▽
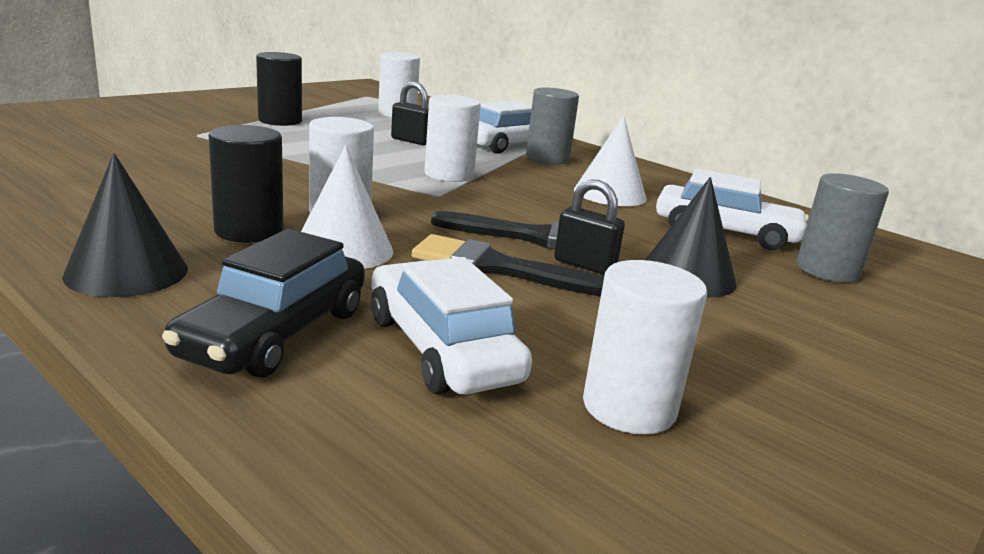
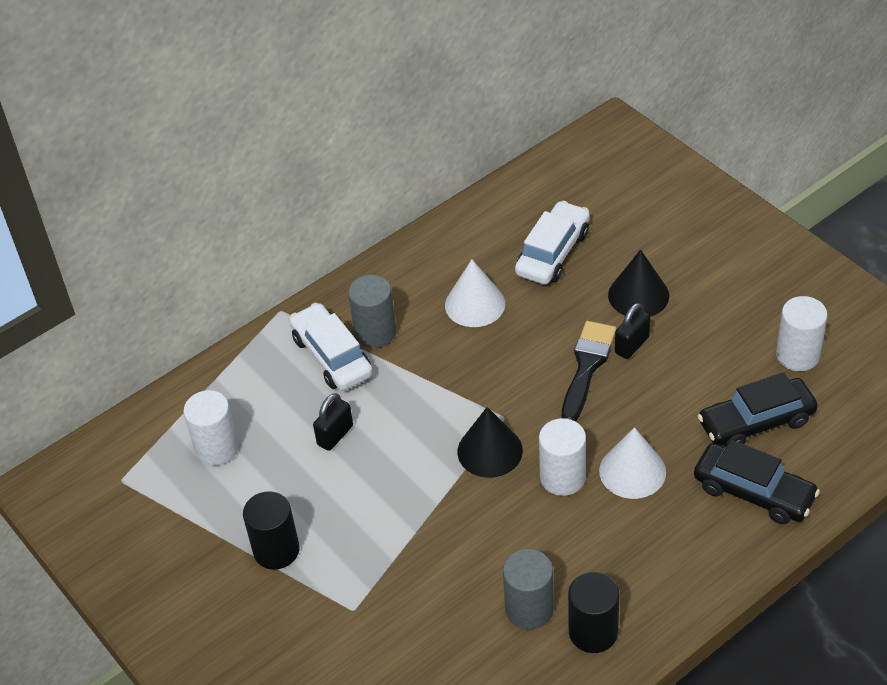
camera: 75 degrees left, 25 degrees up
black cone [62,153,188,297] -> black cone moved to [458,407,523,478]
black cylinder [208,125,283,243] -> black cylinder moved to [568,572,619,653]
white car [371,257,532,395] -> black car [698,372,818,446]
black brush [412,234,604,296] -> none
white cylinder [424,95,481,182] -> none
grey cylinder [796,173,889,282] -> grey cylinder moved to [503,549,554,630]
△
Task directions ▸
Exactly reproduce the lines of the data above that run from the line containing "white cylinder [424,95,481,182] -> none" through the final one.

The completed task ▸
white cylinder [424,95,481,182] -> none
grey cylinder [796,173,889,282] -> grey cylinder moved to [503,549,554,630]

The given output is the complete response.